## EXTRACTED DATA
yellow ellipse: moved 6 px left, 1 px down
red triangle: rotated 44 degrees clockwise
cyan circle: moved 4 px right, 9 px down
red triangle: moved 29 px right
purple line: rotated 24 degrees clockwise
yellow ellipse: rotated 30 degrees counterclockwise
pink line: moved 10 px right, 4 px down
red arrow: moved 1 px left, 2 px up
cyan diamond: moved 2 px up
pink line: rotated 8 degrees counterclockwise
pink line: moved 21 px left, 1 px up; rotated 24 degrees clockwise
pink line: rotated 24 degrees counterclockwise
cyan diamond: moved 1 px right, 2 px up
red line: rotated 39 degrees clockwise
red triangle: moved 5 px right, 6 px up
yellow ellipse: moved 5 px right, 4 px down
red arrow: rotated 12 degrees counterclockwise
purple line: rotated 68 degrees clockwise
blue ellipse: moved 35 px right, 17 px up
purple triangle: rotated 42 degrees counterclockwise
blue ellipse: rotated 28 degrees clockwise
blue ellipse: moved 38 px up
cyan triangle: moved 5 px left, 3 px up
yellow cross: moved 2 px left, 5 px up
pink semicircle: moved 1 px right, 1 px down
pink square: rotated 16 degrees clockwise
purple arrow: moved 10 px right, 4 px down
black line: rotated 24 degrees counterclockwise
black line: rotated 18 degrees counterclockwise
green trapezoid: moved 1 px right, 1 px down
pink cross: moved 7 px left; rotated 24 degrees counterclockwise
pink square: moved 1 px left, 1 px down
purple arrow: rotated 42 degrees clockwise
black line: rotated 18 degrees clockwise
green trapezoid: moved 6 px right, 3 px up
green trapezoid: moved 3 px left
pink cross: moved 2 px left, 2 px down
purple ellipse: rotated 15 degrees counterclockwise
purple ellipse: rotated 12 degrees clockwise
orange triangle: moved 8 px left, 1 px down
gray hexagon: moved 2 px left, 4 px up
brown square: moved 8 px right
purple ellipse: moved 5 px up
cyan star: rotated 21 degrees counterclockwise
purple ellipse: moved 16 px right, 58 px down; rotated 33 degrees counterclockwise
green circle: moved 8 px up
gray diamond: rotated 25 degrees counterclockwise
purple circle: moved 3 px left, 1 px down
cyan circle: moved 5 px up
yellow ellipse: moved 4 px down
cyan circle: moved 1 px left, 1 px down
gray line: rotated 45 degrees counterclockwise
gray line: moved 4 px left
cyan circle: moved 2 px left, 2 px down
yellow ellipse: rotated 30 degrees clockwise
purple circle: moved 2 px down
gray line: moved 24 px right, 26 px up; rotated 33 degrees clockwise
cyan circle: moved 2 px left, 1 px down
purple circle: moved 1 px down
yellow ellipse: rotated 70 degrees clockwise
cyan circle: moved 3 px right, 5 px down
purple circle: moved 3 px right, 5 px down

## SHORT TASK
Copy the items above from the start through the line containing "black line: rotated 18 degrees counterclockwise", substituting "anticlockwise" for each "counterclockwise" and keeping everything else the same.

## ANSWER TO THE TASK
yellow ellipse: moved 6 px left, 1 px down
red triangle: rotated 44 degrees clockwise
cyan circle: moved 4 px right, 9 px down
red triangle: moved 29 px right
purple line: rotated 24 degrees clockwise
yellow ellipse: rotated 30 degrees anticlockwise
pink line: moved 10 px right, 4 px down
red arrow: moved 1 px left, 2 px up
cyan diamond: moved 2 px up
pink line: rotated 8 degrees anticlockwise
pink line: moved 21 px left, 1 px up; rotated 24 degrees clockwise
pink line: rotated 24 degrees anticlockwise
cyan diamond: moved 1 px right, 2 px up
red line: rotated 39 degrees clockwise
red triangle: moved 5 px right, 6 px up
yellow ellipse: moved 5 px right, 4 px down
red arrow: rotated 12 degrees anticlockwise
purple line: rotated 68 degrees clockwise
blue ellipse: moved 35 px right, 17 px up
purple triangle: rotated 42 degrees anticlockwise
blue ellipse: rotated 28 degrees clockwise
blue ellipse: moved 38 px up
cyan triangle: moved 5 px left, 3 px up
yellow cross: moved 2 px left, 5 px up
pink semicircle: moved 1 px right, 1 px down
pink square: rotated 16 degrees clockwise
purple arrow: moved 10 px right, 4 px down
black line: rotated 24 degrees anticlockwise
black line: rotated 18 degrees anticlockwise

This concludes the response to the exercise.